_PROBLEM DETAILS_.
Every record, apart from its pictures, should be repeated exactly.

== Segment start ==

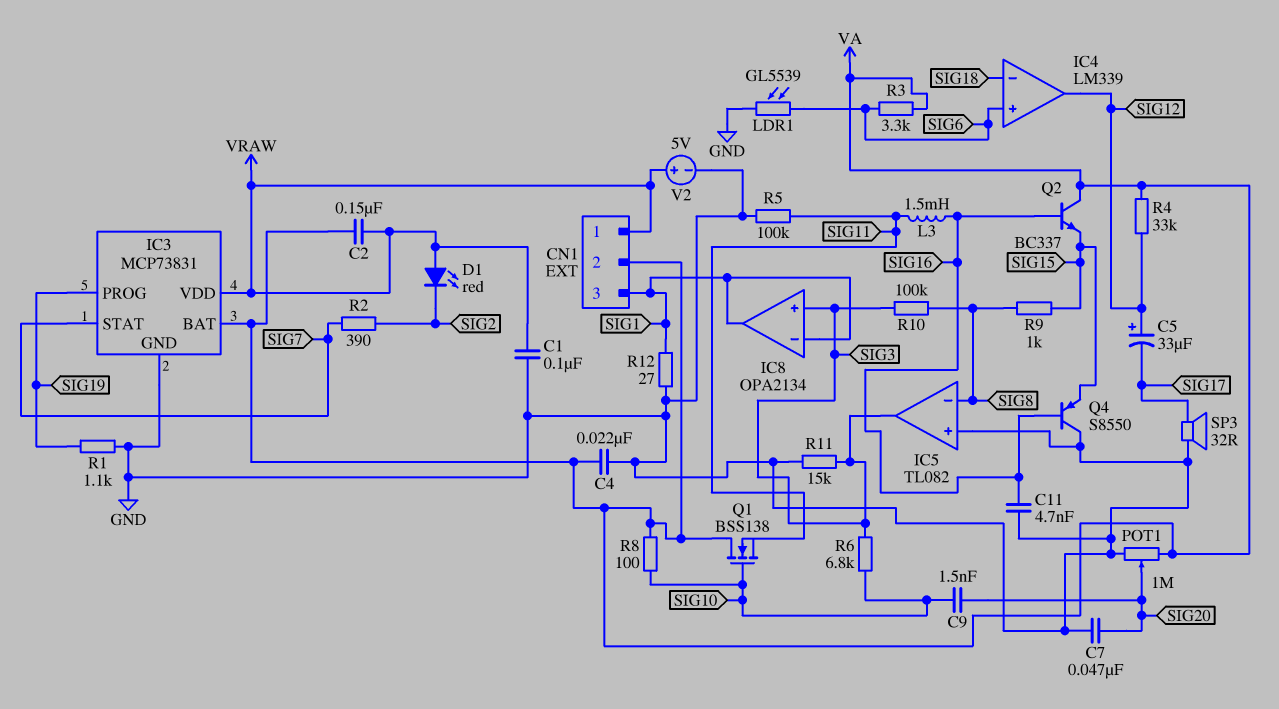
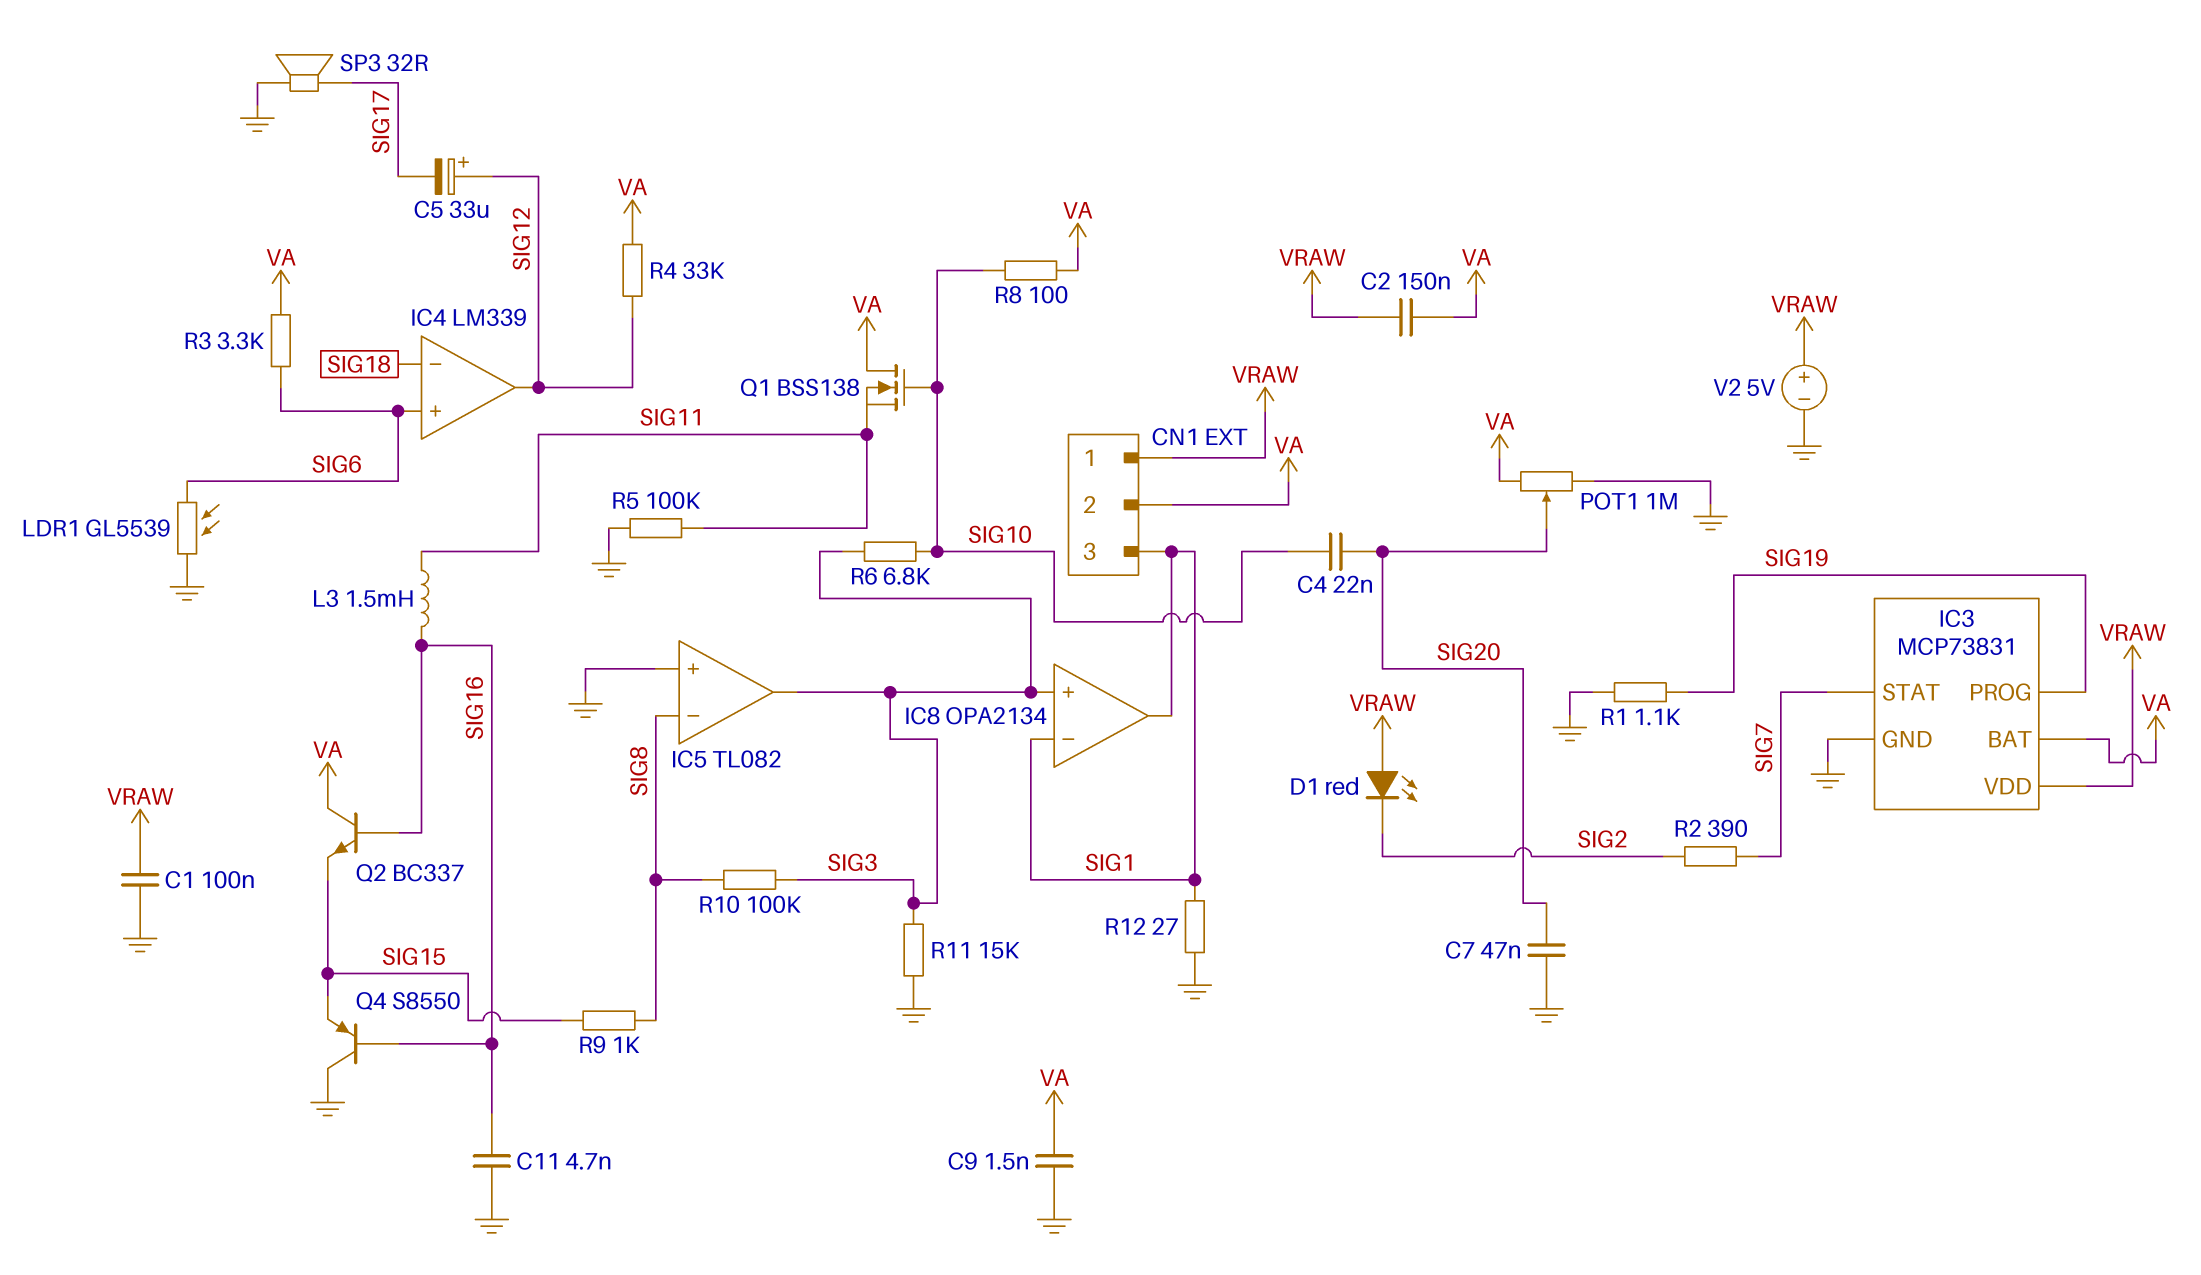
C4: 22nF (GND, VA) -> 22nF (SIG10, SIG20)
C9: 1.5nF (SIG10, SIG20) -> 1.5nF (GND, VA)

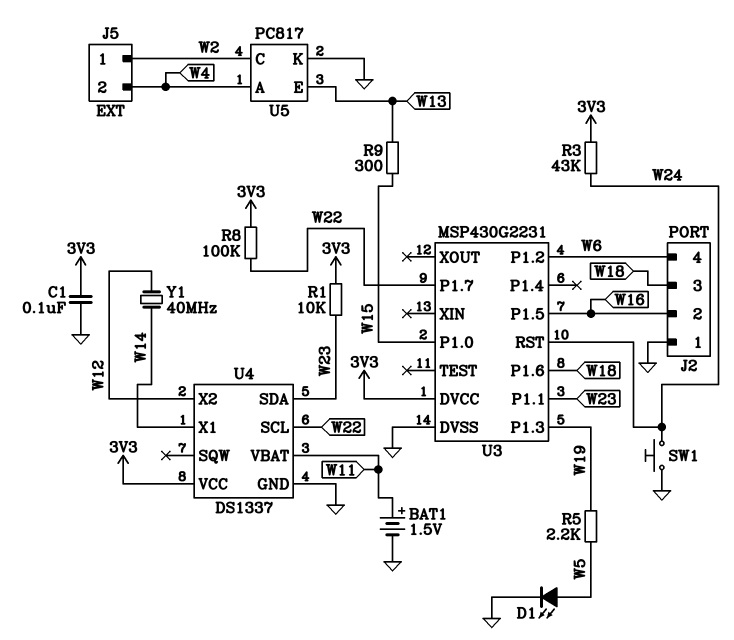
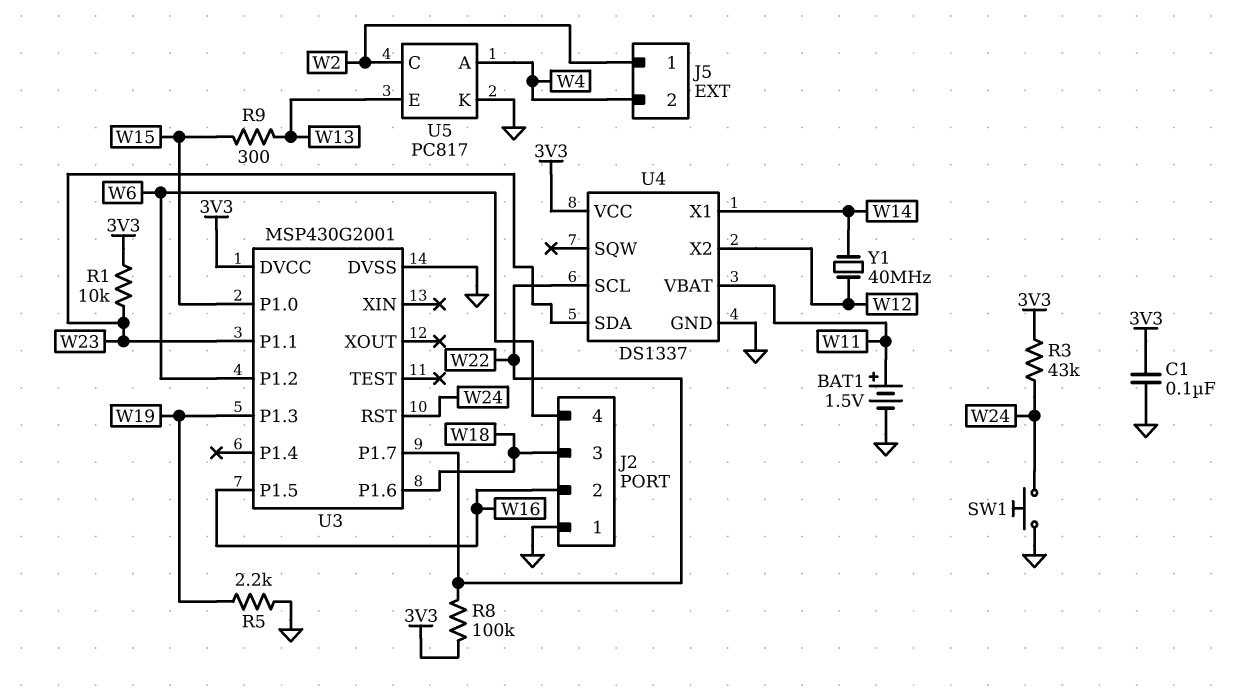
D1: LED (A W5, K GND) -> none
R5: 2.2k (W5, W19) -> 2.2k (GND, W19)
U3: MSP430G2231 -> MSP430G2001

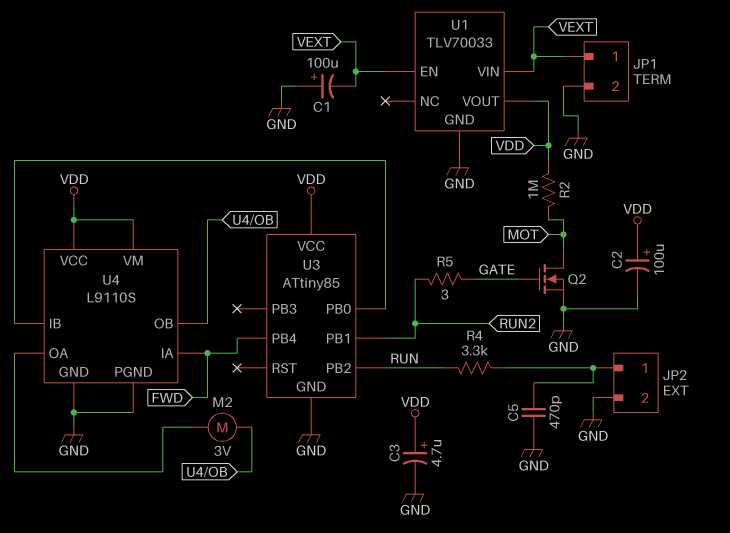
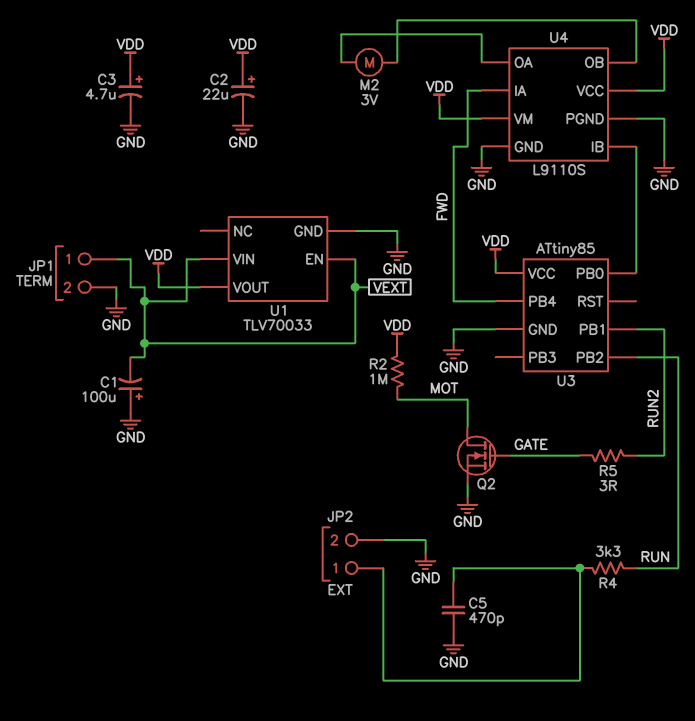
C2: 100uF (plus VDD, minus GND) -> 22uF (plus VDD, minus GND)

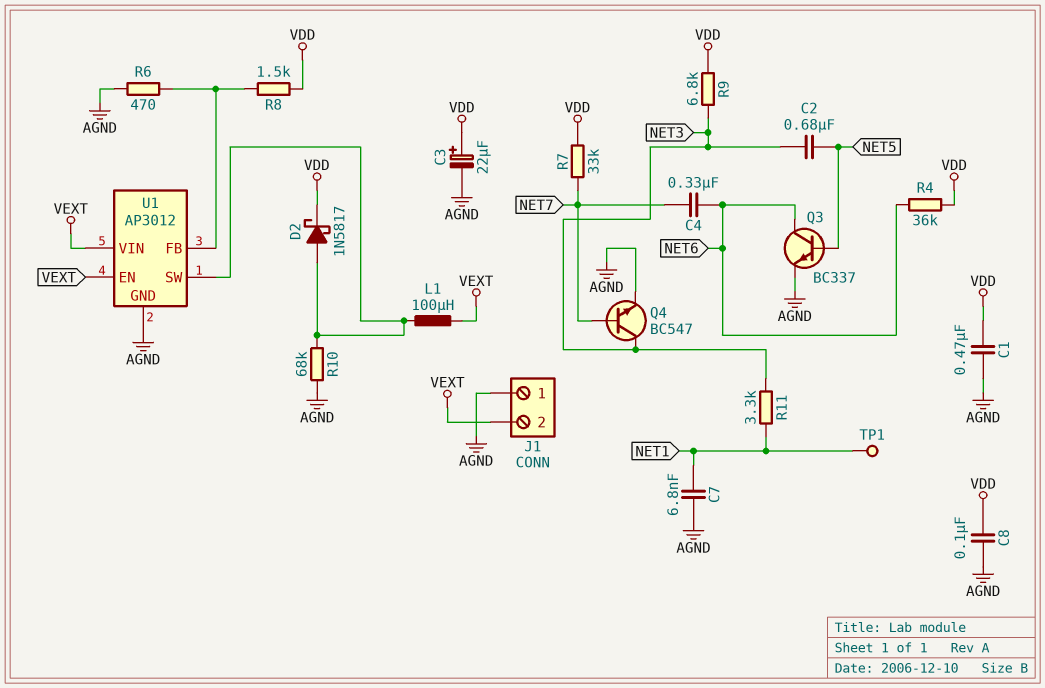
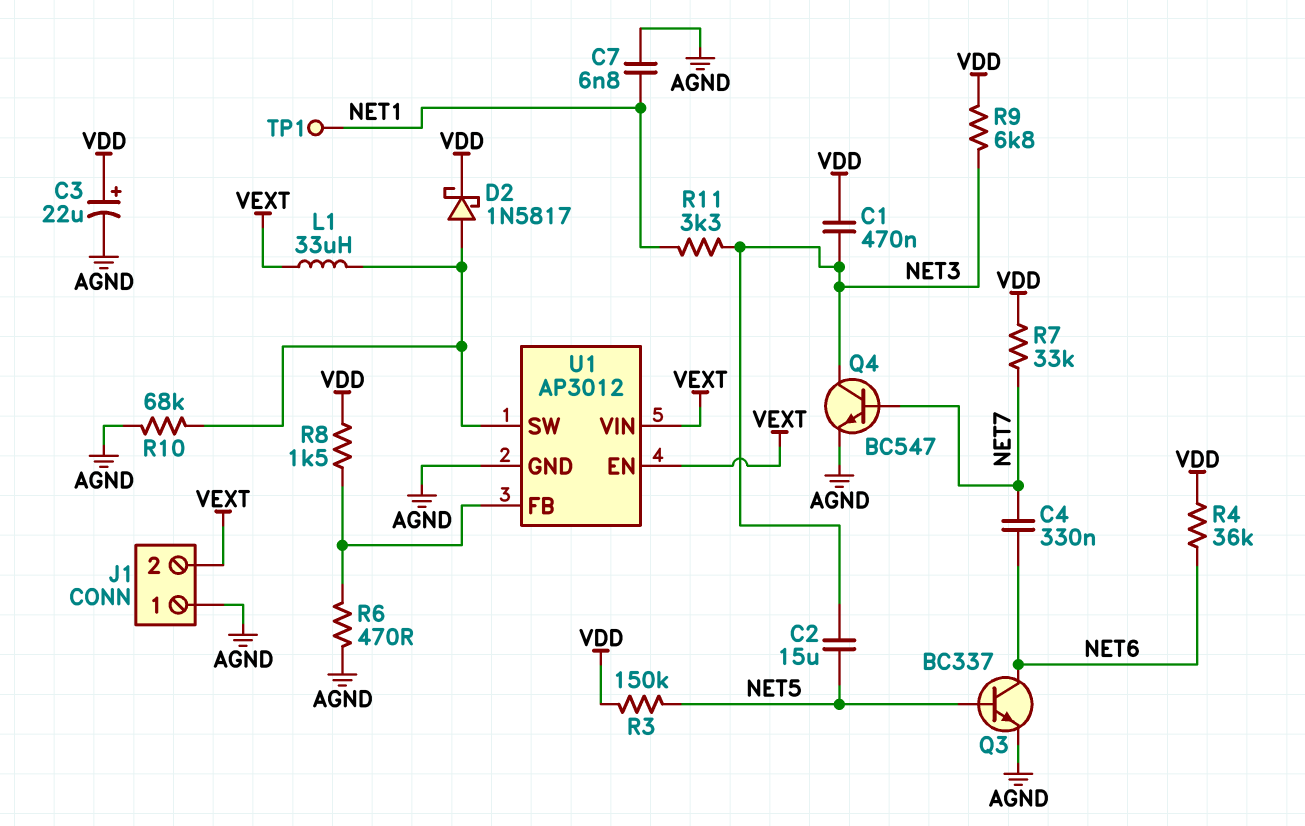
C1: 470nF (AGND, VDD) -> 470nF (NET3, VDD)
C2: 680nF (NET3, NET5) -> 15uF (NET3, NET5)
C8: 100nF (AGND, VDD) -> none
L1: 100uH (U1/SW, VEXT) -> 33uH (U1/SW, VEXT)
R3: none -> 150k (NET5, VDD)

== Segment end ==

_RESPONSE TO THE EXERCISE_.
C4: 22nF (GND, VA) -> 22nF (SIG10, SIG20)
C9: 1.5nF (SIG10, SIG20) -> 1.5nF (GND, VA)

D1: LED (A W5, K GND) -> none
R5: 2.2k (W5, W19) -> 2.2k (GND, W19)
U3: MSP430G2231 -> MSP430G2001

C2: 100uF (plus VDD, minus GND) -> 22uF (plus VDD, minus GND)

C1: 470nF (AGND, VDD) -> 470nF (NET3, VDD)
C2: 680nF (NET3, NET5) -> 15uF (NET3, NET5)
C8: 100nF (AGND, VDD) -> none
L1: 100uH (U1/SW, VEXT) -> 33uH (U1/SW, VEXT)
R3: none -> 150k (NET5, VDD)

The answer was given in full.